*DATA PROVIDED*.
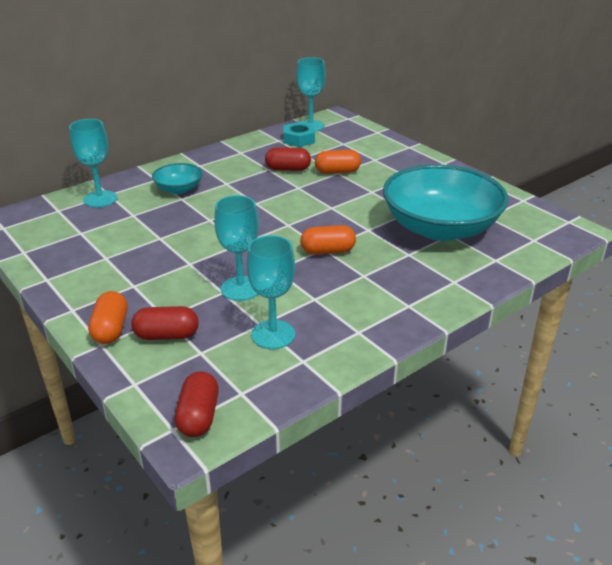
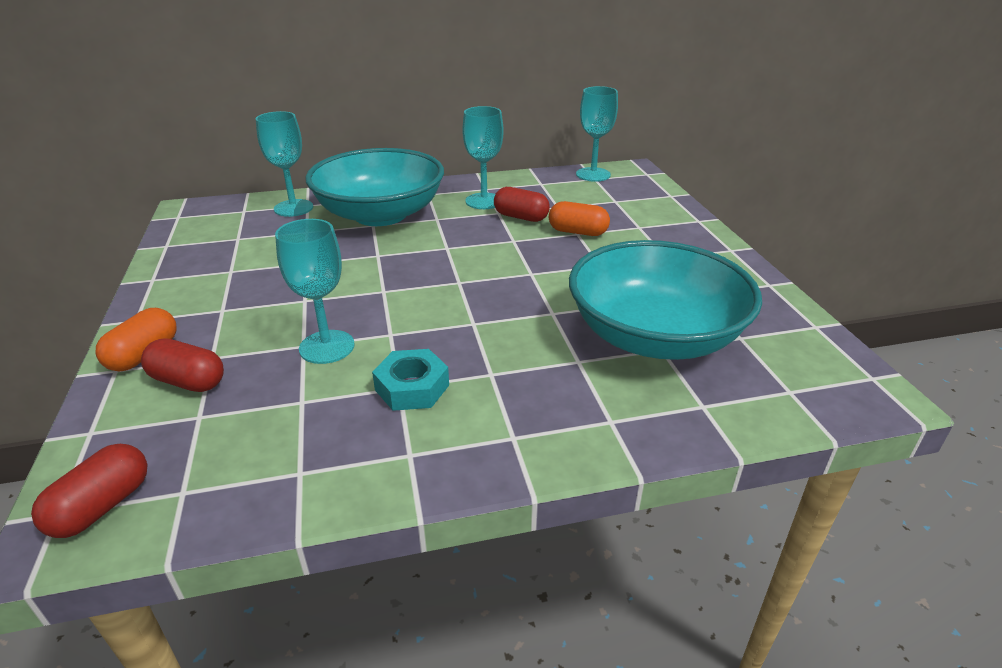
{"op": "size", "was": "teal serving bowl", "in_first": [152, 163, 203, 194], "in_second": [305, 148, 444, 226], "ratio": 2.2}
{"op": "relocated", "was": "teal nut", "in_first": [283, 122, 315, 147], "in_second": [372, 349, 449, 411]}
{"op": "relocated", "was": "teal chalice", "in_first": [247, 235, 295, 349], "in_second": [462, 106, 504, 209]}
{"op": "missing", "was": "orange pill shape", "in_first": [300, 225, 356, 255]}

*TASK OBJECTIVE*. Some lines in the material contain "relocated". Show all of them.

*RESULT FOR THIS TASK*.
{"op": "relocated", "was": "teal nut", "in_first": [283, 122, 315, 147], "in_second": [372, 349, 449, 411]}
{"op": "relocated", "was": "teal chalice", "in_first": [247, 235, 295, 349], "in_second": [462, 106, 504, 209]}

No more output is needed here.